» Activity
Only one thing is required: the number of lines in the entries below that contain "pink".

» Material to process
════════════════════
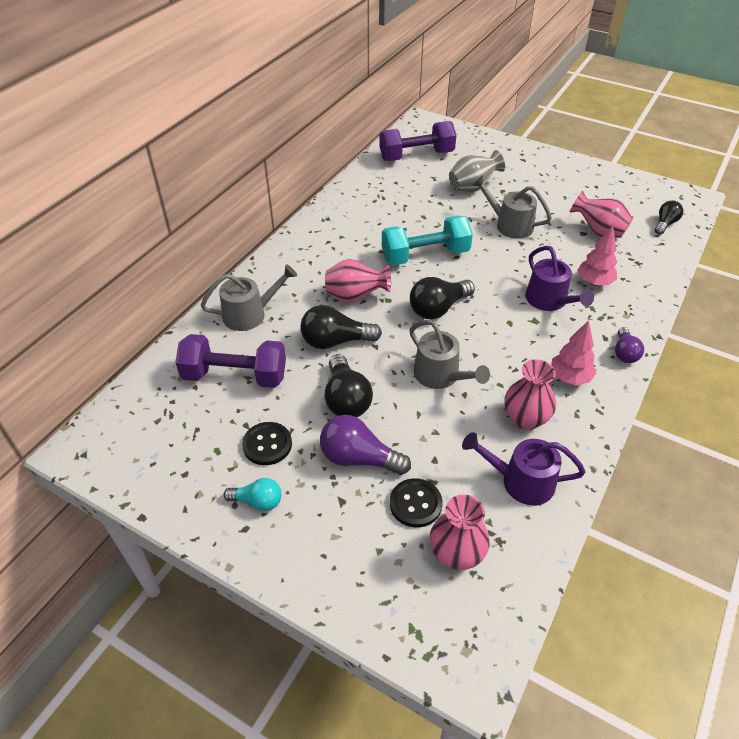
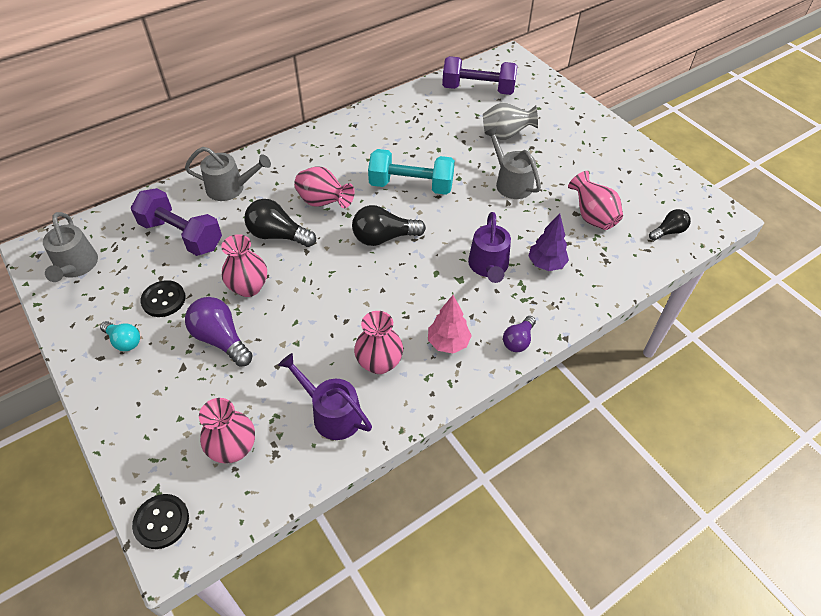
camera: 25 degrees right, 5 degrees up
black light bulb [325,354,373,417] -> pink vase [221,234,267,297]
black button [390,478,442,528] -> black button moved to [132,494,189,549]
grey watering can [410,320,490,389] -> grey watering can moved to [43,212,98,282]
pink tree [577,225,617,286] -> purple tree [528,213,569,271]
════════════════════
» Task answer
2